# EXERCISE REQUIREMENTS:
Go through the records below and set each one down exactly, leaving out any pictures.

# SOURCE RECORDS:
⁂
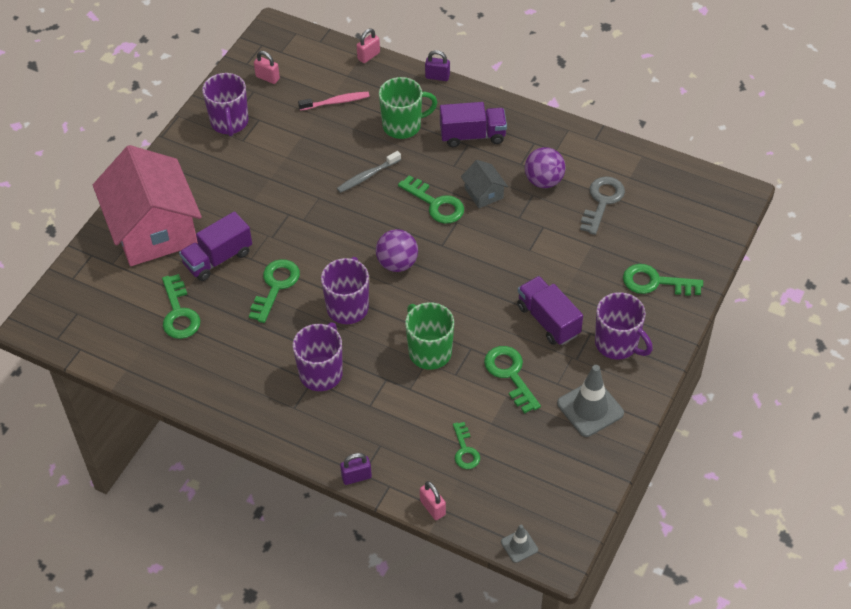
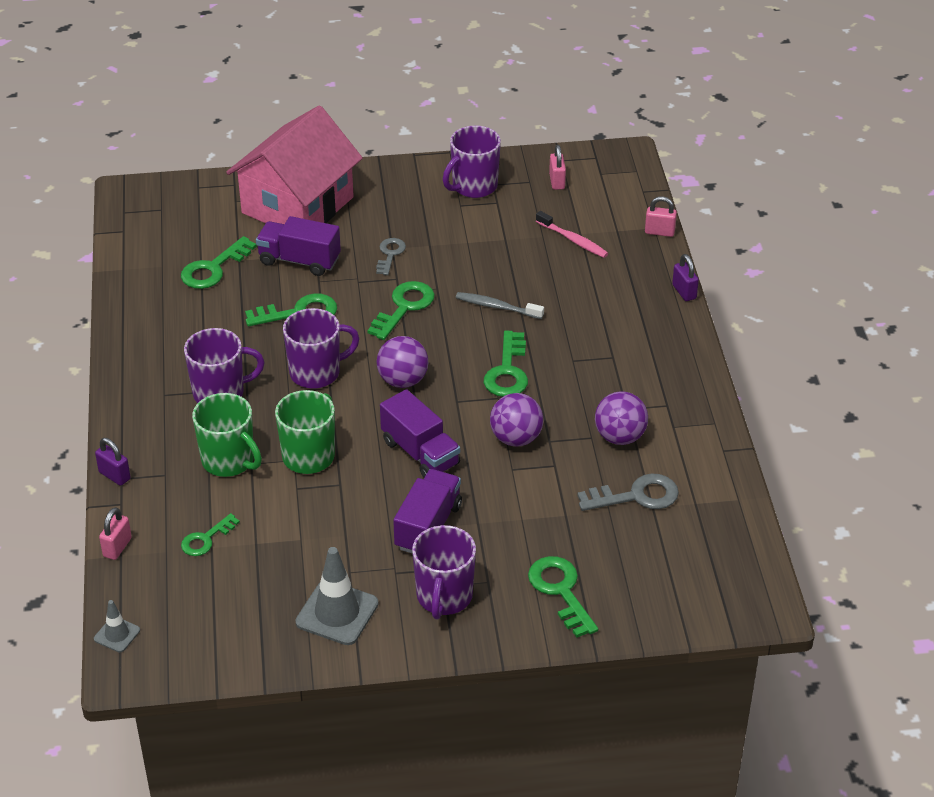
camera: 55 degrees right, 10 degrees down
green mug [379,77,437,139] -> green mug moved to [192,393,262,477]
purple truck [440,102,507,147] -> purple truck moved to [380,389,460,477]
grey house [461,160,508,208] -> none
green key [484,346,541,414] -> green key moved to [367,281,435,340]
none -> grey key [376,238,406,275]
none -> purple ball [490,393,543,447]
⁂
# RESULT:
camera: 55 degrees right, 10 degrees down
green mug [379,77,437,139] -> green mug moved to [192,393,262,477]
purple truck [440,102,507,147] -> purple truck moved to [380,389,460,477]
grey house [461,160,508,208] -> none
green key [484,346,541,414] -> green key moved to [367,281,435,340]
none -> grey key [376,238,406,275]
none -> purple ball [490,393,543,447]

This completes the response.